> _THE TASK_
Using the listing below, work out the number of lines in which "VBAT" appears; return only that figure.

> _INFORMATION_
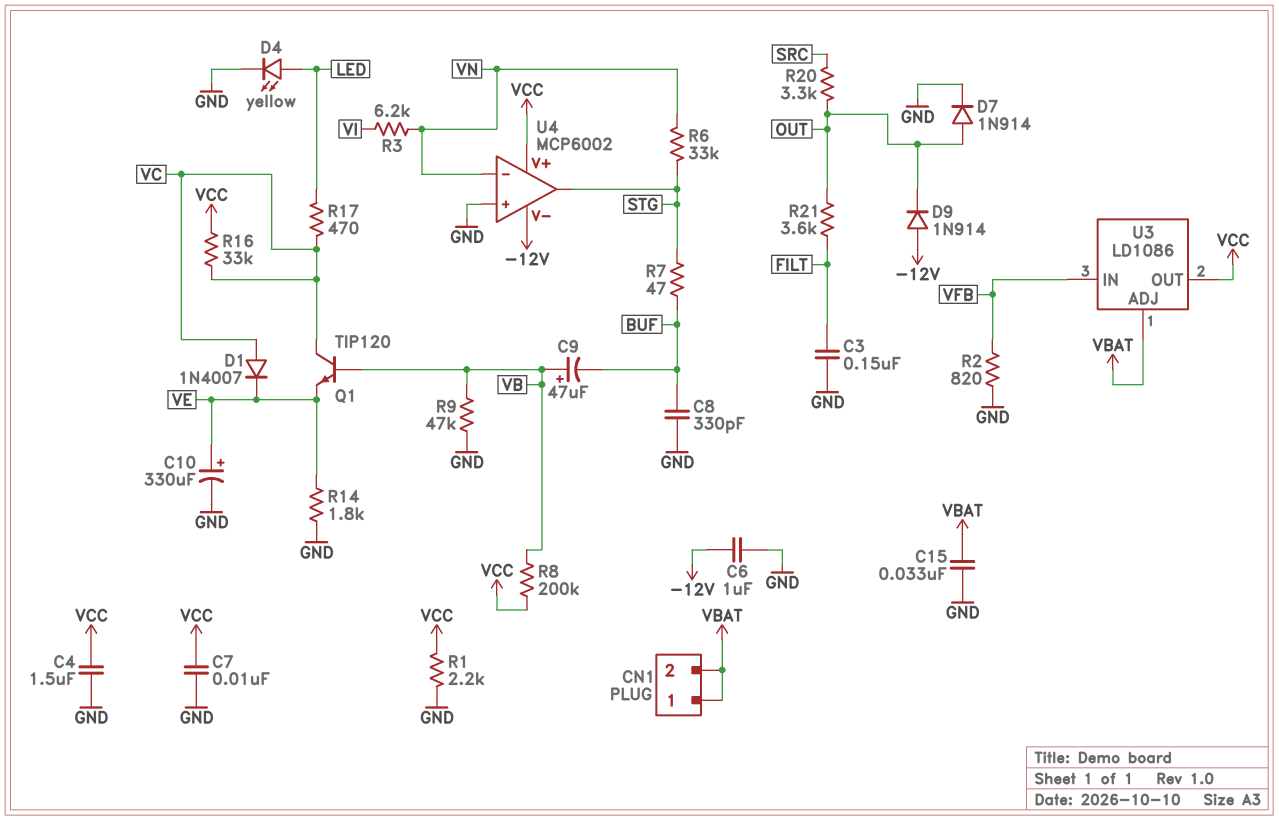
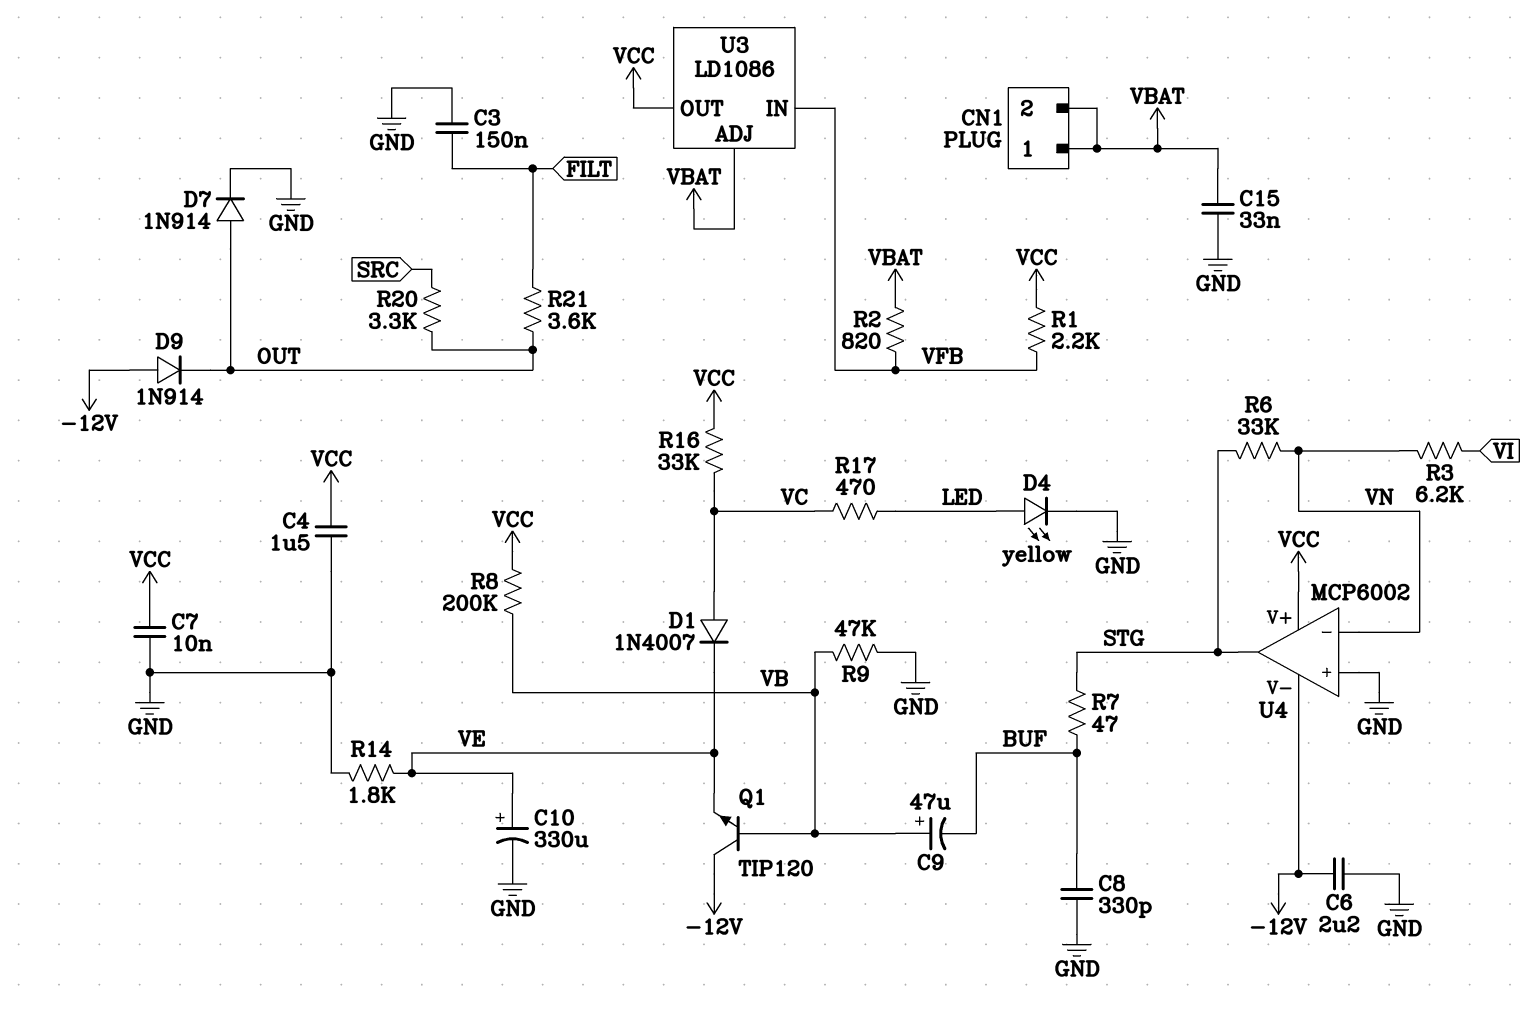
C6: 1uF (-12V, GND) -> 2.2uF (-12V, GND)
Q1: NPN TIP120 (B VB, C VC, E VE) -> NPN TIP120 (B VB, C -12V, E VE)
R1: 2.2k (GND, VCC) -> 2.2k (VCC, VFB)
R2: 820 (GND, VFB) -> 820 (VBAT, VFB)

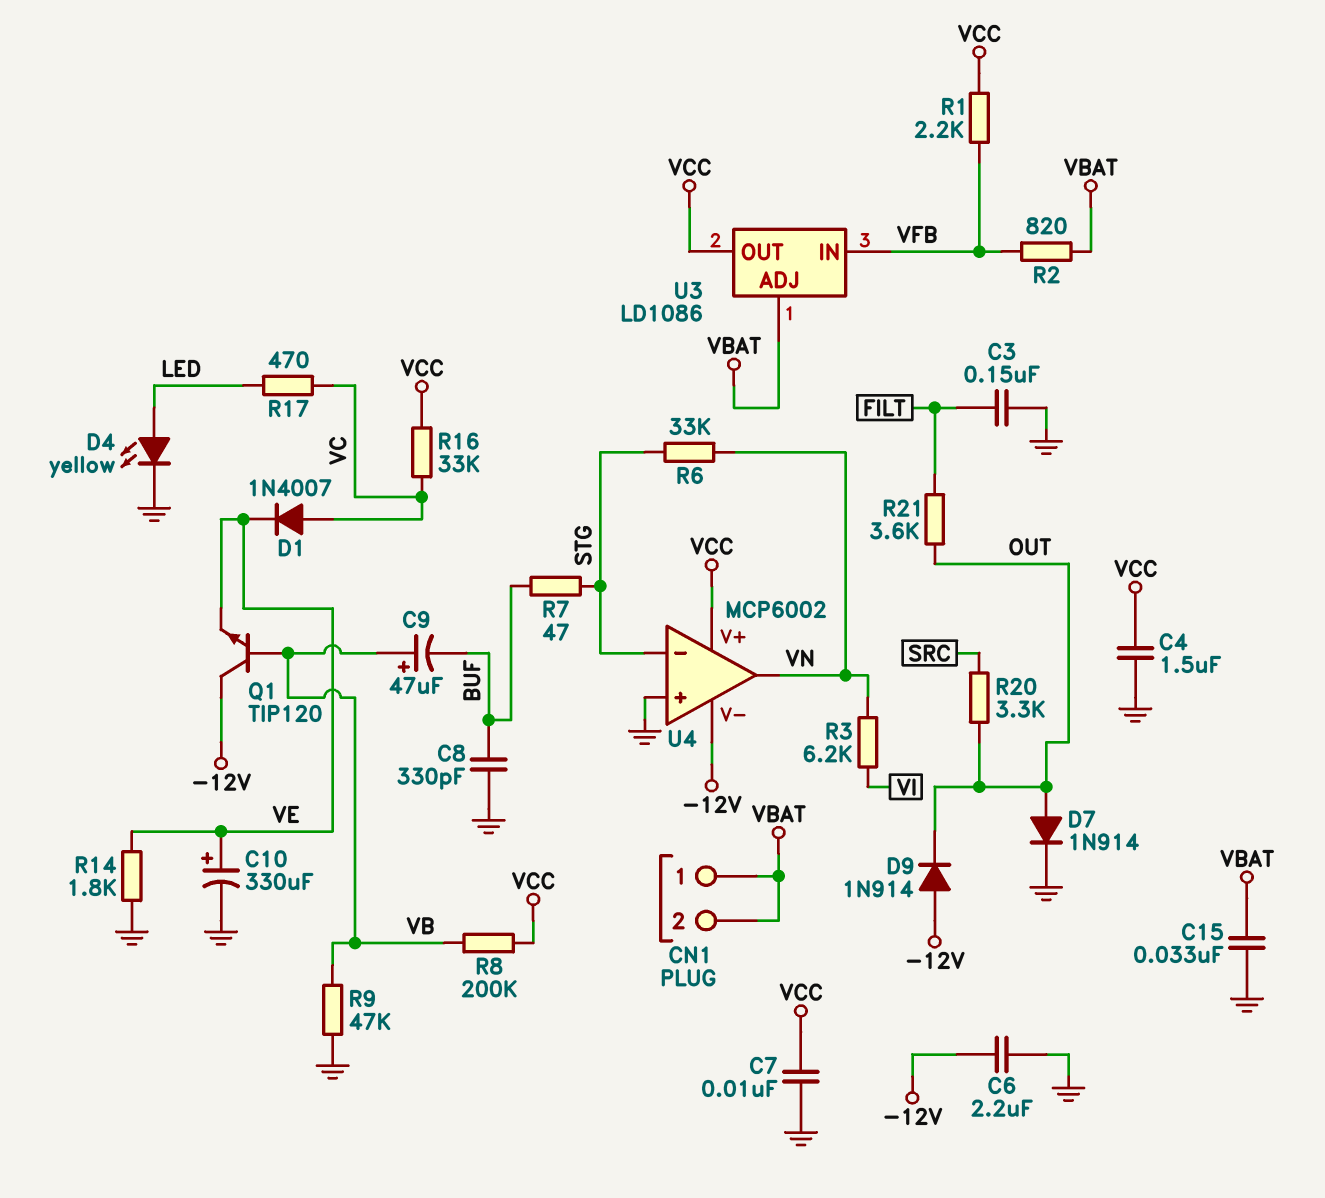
U4 pin in-: VN -> STG
U4 pin out: STG -> VN

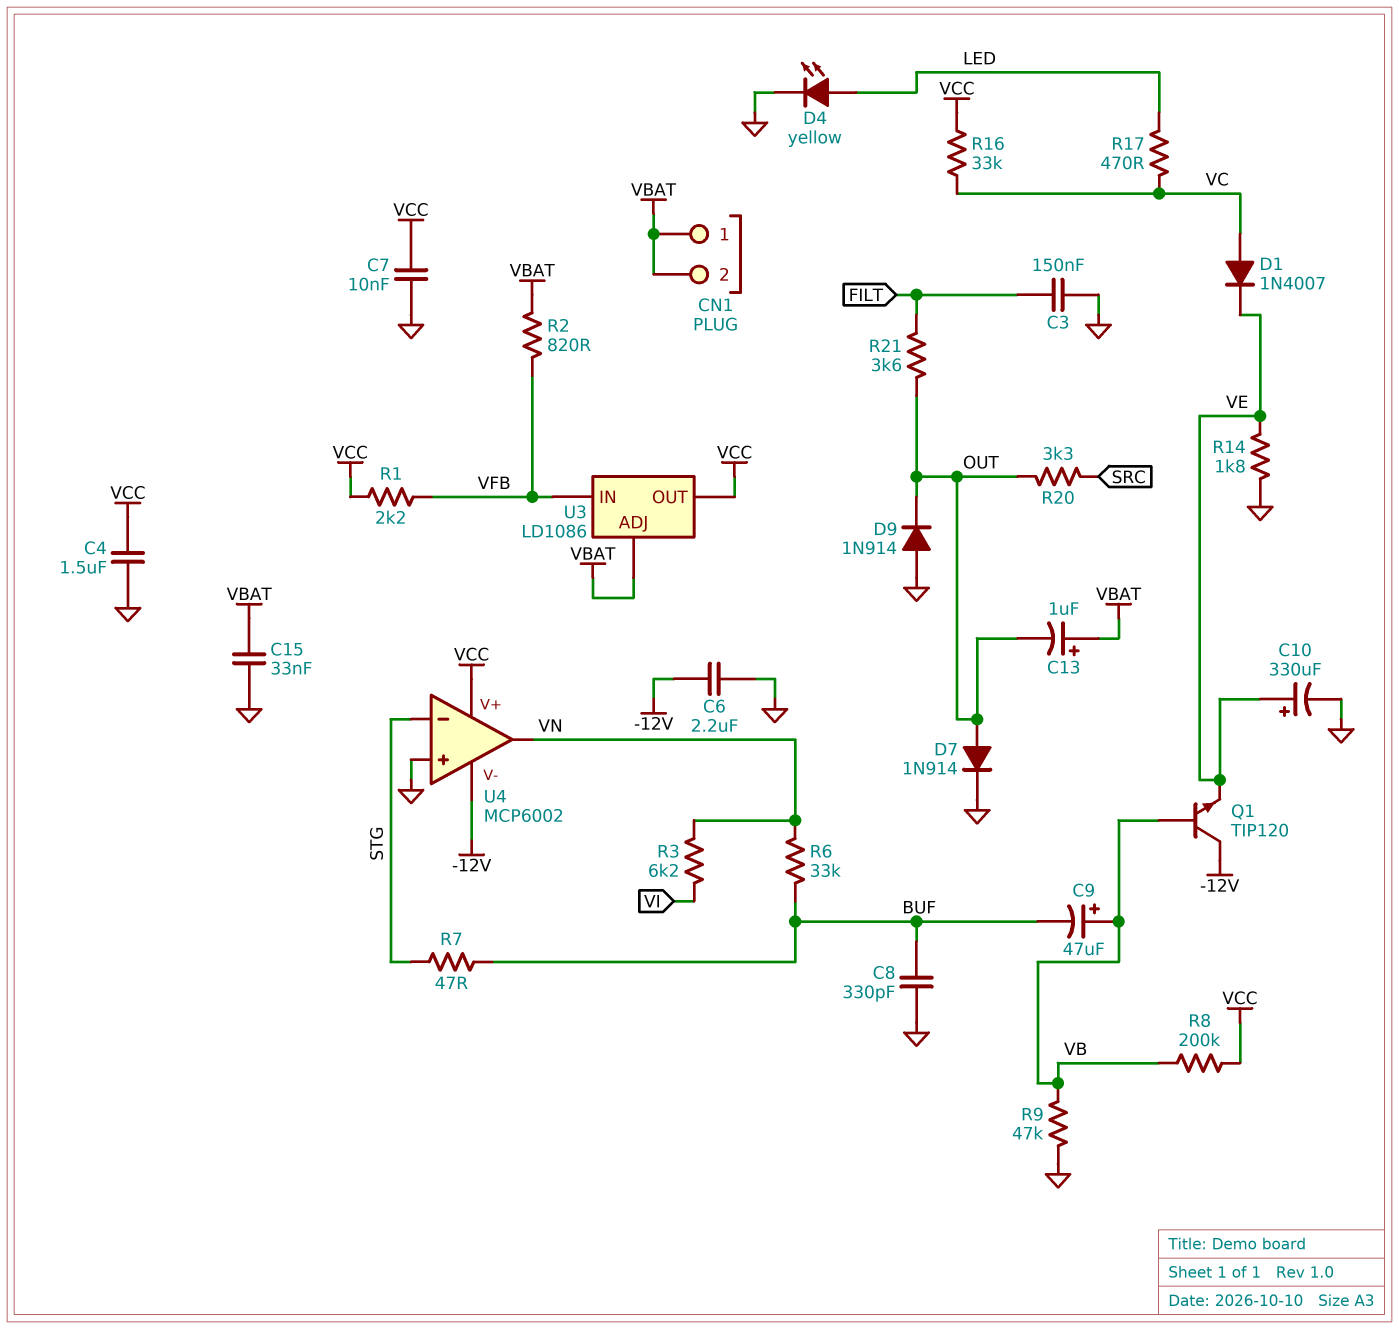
C13: none -> 1uF (plus VBAT, minus OUT)
D9: diode 1N914 (A -12V, K OUT) -> diode 1N914 (A GND, K OUT)
R6: 33k (STG, VN) -> 33k (BUF, VN)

> _REPLY_
2